## Exercise prompt
From the data below, copy out every line in which the word "flashlight" occurs.

START Raw data

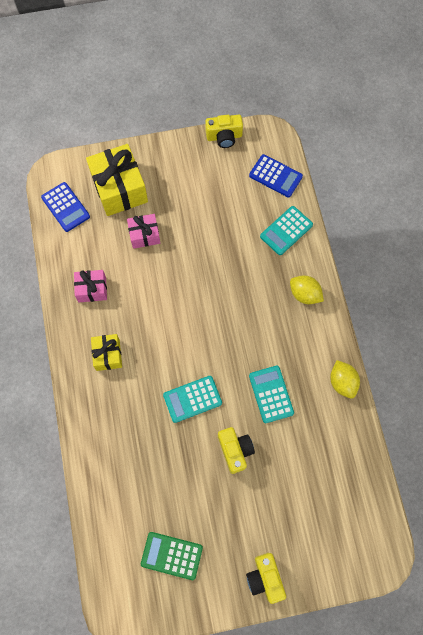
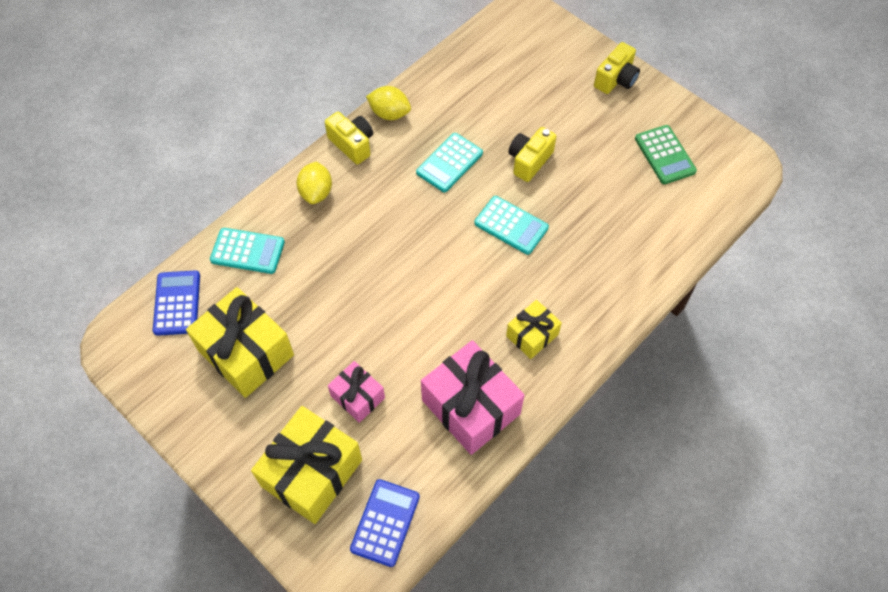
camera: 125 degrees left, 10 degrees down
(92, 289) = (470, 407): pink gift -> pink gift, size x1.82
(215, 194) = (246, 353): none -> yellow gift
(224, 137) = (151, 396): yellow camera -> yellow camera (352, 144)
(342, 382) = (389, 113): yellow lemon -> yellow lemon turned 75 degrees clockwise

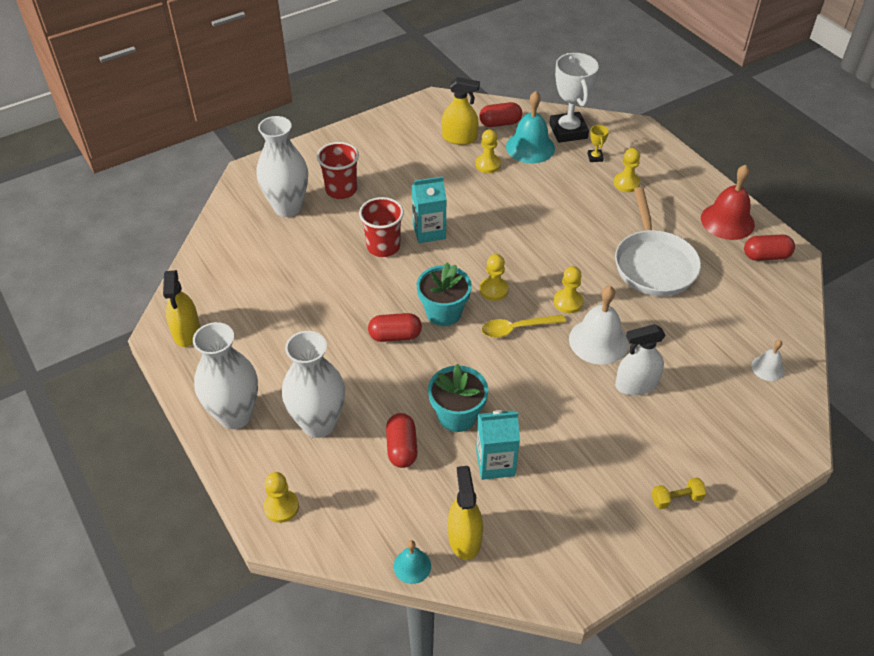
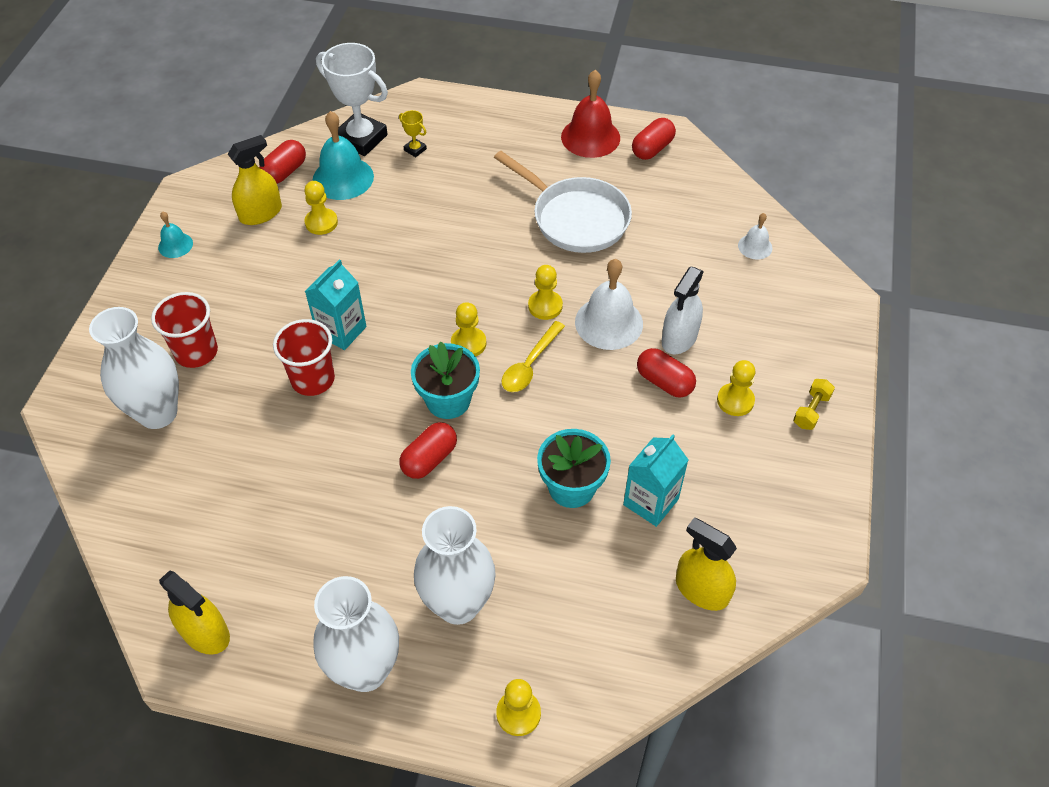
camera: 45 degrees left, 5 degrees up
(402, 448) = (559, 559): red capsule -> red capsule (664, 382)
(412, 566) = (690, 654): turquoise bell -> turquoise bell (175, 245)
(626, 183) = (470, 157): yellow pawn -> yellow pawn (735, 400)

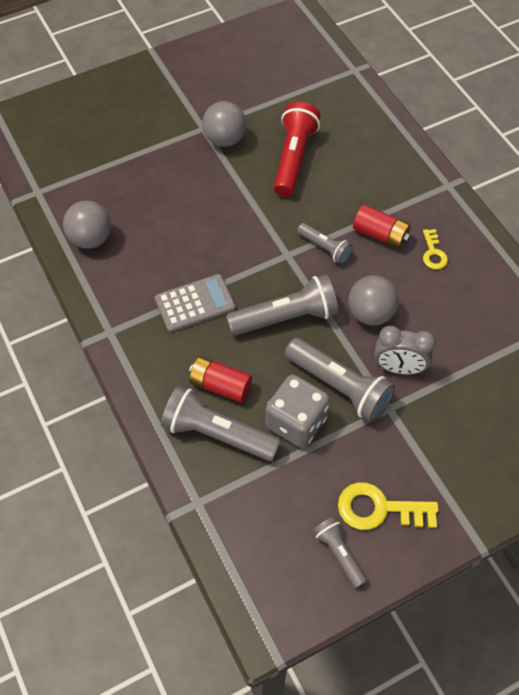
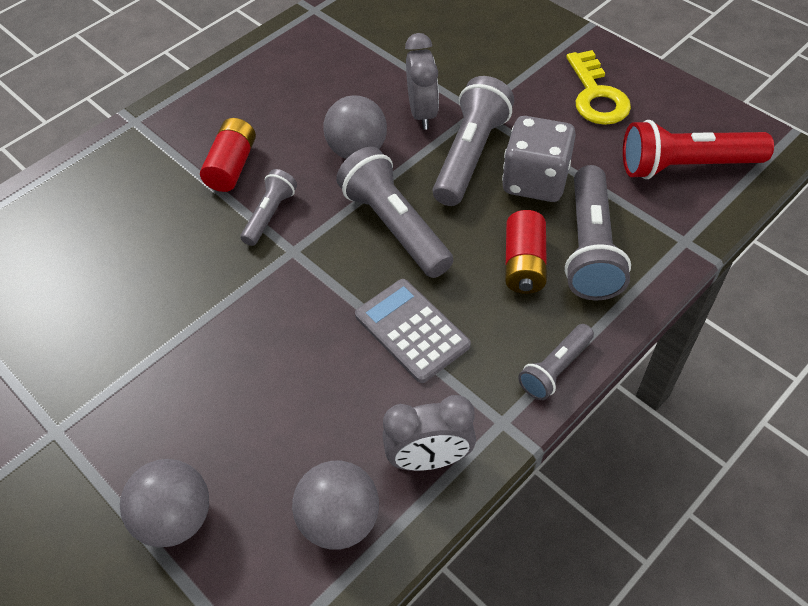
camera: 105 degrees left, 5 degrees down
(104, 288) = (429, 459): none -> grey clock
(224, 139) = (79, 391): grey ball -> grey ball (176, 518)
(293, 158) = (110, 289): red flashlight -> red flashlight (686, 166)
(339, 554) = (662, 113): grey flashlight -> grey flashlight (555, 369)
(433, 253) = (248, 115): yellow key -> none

END Raw data

## Answer area
(293, 158) = (110, 289): red flashlight -> red flashlight (686, 166)
(339, 554) = (662, 113): grey flashlight -> grey flashlight (555, 369)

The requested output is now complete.